> Your instructions: Reproduce every record below exactly, without the pictures.

> Dataset content:

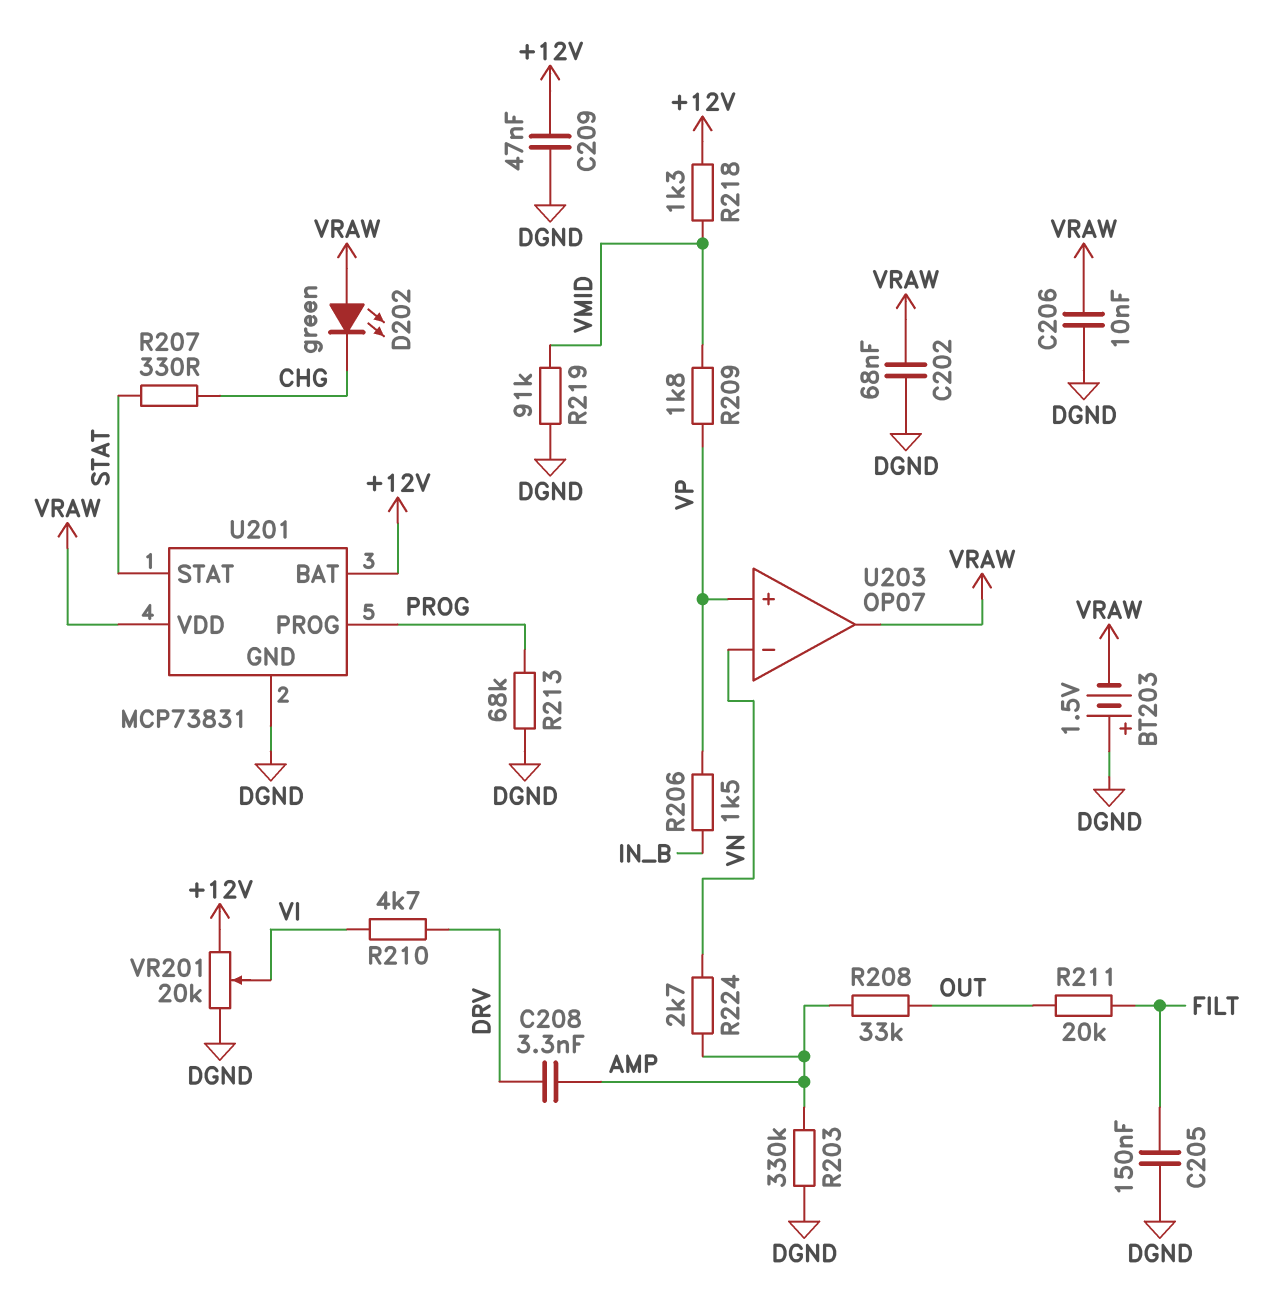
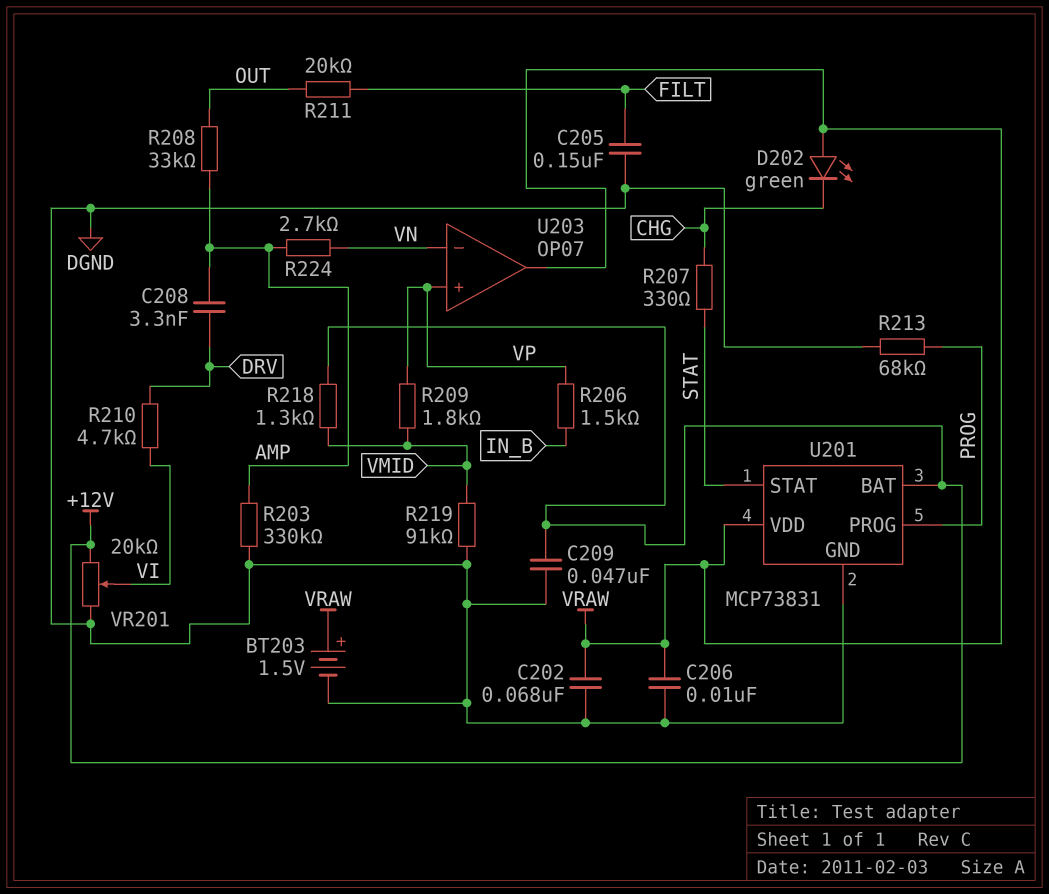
BT203: 1.5V (plus DGND, minus VRAW) -> 1.5V (plus VRAW, minus DGND)

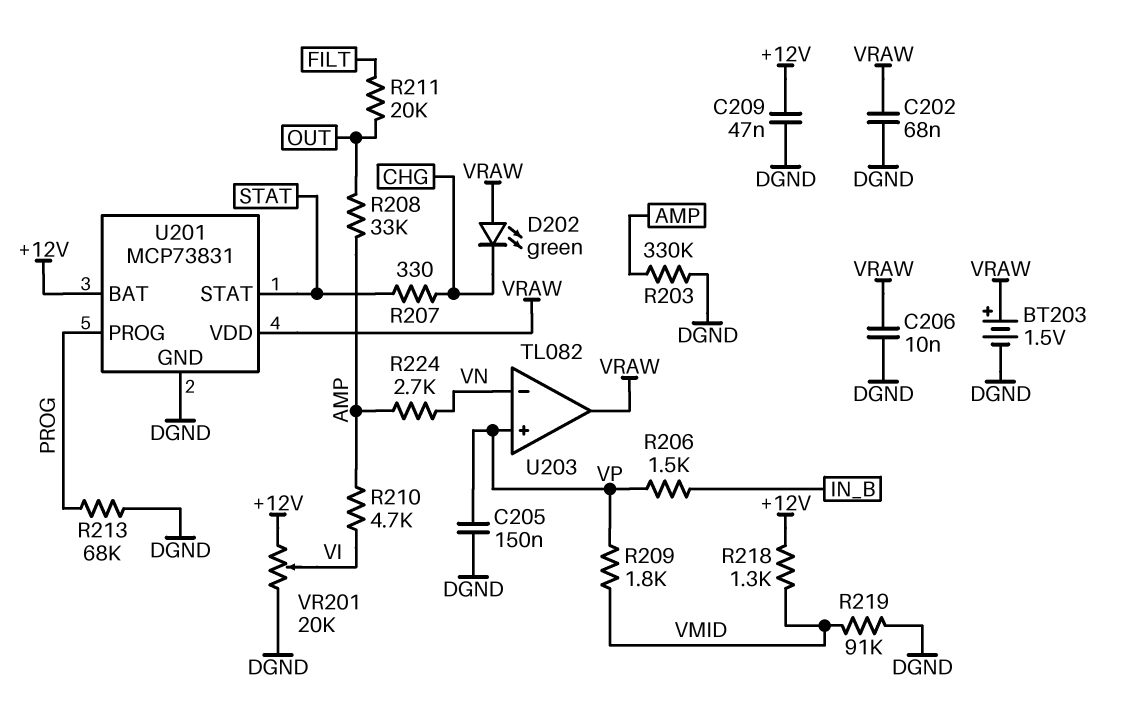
C205: 150nF (DGND, FILT) -> 150nF (DGND, VP)
C208: 3.3nF (AMP, DRV) -> none
R210: 4.7k (DRV, VI) -> 4.7k (AMP, VI)
U203: OP07 -> TL082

> Answer to this task:
BT203: 1.5V (plus DGND, minus VRAW) -> 1.5V (plus VRAW, minus DGND)

C205: 150nF (DGND, FILT) -> 150nF (DGND, VP)
C208: 3.3nF (AMP, DRV) -> none
R210: 4.7k (DRV, VI) -> 4.7k (AMP, VI)
U203: OP07 -> TL082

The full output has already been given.